#### WHAT TO PRODUCE:
For the entries below, the expected answer is the line with "grey vovudufen", the line with "[768, 486, 889, 585]", and every line between them, exactly as written, and nothing more.

#### DATA FOR THE TASK:
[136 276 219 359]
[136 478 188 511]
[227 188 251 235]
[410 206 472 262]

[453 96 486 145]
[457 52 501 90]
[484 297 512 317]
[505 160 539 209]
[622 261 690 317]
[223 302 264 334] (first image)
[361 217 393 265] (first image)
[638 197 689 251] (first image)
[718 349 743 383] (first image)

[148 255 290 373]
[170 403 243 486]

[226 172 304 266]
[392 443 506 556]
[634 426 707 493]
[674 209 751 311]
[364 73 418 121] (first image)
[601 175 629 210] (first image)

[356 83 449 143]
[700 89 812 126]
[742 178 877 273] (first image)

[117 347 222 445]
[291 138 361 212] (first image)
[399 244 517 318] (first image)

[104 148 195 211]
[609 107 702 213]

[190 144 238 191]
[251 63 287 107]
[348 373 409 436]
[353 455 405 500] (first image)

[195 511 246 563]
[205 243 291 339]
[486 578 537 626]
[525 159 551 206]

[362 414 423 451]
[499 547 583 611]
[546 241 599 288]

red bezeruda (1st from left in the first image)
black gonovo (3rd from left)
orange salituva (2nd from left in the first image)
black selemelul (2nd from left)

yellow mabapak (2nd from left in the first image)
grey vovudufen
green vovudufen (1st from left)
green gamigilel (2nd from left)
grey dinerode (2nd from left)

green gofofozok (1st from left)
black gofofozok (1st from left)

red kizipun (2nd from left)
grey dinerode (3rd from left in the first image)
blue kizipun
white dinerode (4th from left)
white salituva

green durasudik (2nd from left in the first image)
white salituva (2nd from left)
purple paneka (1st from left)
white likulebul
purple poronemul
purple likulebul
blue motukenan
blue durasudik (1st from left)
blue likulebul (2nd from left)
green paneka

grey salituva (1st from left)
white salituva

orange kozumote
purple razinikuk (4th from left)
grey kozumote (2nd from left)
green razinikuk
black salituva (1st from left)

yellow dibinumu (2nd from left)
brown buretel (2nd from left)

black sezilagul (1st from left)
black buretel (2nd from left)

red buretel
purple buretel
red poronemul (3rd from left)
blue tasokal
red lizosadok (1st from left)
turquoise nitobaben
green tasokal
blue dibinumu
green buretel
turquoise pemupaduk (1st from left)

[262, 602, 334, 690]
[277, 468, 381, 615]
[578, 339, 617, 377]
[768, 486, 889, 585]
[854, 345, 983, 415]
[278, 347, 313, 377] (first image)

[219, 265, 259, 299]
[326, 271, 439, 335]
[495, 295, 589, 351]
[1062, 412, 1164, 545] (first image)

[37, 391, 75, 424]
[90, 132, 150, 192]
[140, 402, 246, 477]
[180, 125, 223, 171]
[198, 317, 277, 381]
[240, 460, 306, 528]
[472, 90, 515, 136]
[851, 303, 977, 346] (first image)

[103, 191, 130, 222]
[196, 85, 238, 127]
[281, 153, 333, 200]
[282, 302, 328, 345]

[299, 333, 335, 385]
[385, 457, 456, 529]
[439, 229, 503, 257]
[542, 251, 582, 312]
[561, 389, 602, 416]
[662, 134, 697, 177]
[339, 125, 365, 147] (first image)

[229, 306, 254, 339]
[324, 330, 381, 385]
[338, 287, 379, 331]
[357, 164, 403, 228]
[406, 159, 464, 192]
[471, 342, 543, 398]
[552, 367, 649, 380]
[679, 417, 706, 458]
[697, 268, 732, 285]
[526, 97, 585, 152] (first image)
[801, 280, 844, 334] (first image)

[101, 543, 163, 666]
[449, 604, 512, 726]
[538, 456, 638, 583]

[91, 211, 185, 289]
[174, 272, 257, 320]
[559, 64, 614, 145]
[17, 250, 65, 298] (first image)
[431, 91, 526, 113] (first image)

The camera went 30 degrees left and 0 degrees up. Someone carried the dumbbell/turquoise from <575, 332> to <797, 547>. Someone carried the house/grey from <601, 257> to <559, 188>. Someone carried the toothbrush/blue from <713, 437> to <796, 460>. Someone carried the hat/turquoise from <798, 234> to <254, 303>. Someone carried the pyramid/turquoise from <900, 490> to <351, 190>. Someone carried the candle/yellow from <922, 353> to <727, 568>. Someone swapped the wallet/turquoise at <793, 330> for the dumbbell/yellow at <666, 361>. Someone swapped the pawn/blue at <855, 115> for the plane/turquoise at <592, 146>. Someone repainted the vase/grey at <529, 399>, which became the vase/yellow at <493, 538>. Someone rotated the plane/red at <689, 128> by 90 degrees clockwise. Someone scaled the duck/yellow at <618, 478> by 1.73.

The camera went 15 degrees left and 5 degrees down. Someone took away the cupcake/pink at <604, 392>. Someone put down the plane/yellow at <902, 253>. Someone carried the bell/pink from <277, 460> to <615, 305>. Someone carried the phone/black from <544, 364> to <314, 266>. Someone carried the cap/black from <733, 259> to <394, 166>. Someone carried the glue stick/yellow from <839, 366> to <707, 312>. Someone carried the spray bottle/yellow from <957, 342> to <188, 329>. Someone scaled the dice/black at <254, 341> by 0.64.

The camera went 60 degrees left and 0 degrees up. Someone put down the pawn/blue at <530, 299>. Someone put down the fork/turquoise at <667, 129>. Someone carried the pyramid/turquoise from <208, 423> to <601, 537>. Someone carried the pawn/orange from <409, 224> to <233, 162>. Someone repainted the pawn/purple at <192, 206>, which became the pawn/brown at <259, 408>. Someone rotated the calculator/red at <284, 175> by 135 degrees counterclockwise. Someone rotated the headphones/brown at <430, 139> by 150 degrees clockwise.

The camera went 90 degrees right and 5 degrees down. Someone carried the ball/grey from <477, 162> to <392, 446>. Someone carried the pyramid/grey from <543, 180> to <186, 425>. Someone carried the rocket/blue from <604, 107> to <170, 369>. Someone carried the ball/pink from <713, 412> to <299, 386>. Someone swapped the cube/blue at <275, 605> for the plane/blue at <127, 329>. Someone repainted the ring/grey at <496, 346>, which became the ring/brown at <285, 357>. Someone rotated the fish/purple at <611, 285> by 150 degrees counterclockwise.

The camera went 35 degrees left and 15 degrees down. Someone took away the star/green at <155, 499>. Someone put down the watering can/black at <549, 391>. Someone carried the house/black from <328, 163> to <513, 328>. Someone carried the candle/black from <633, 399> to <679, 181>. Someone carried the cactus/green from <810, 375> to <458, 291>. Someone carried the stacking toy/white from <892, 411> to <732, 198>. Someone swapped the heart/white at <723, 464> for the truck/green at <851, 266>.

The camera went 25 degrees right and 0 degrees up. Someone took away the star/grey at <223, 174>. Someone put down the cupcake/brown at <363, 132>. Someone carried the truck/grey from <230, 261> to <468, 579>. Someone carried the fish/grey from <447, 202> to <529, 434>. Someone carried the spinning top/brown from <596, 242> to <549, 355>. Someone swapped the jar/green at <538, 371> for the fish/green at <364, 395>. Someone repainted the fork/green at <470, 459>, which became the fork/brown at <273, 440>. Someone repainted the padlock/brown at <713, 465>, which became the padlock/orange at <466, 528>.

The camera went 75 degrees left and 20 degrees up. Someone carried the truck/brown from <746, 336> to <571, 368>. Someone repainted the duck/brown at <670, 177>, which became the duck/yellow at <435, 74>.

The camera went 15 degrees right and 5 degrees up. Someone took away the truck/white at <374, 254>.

#### SOLUTION FOR THIS EXERCISE:
grey vovudufen
green vovudufen (1st from left)
green gamigilel (2nd from left)
grey dinerode (2nd from left)

green gofofozok (1st from left)
black gofofozok (1st from left)

red kizipun (2nd from left)
grey dinerode (3rd from left in the first image)
blue kizipun
white dinerode (4th from left)
white salituva

green durasudik (2nd from left in the first image)
white salituva (2nd from left)
purple paneka (1st from left)
white likulebul
purple poronemul
purple likulebul
blue motukenan
blue durasudik (1st from left)
blue likulebul (2nd from left)
green paneka

grey salituva (1st from left)
white salituva

orange kozumote
purple razinikuk (4th from left)
grey kozumote (2nd from left)
green razinikuk
black salituva (1st from left)

yellow dibinumu (2nd from left)
brown buretel (2nd from left)

black sezilagul (1st from left)
black buretel (2nd from left)

red buretel
purple buretel
red poronemul (3rd from left)
blue tasokal
red lizosadok (1st from left)
turquoise nitobaben
green tasokal
blue dibinumu
green buretel
turquoise pemupaduk (1st from left)

[262, 602, 334, 690]
[277, 468, 381, 615]
[578, 339, 617, 377]
[768, 486, 889, 585]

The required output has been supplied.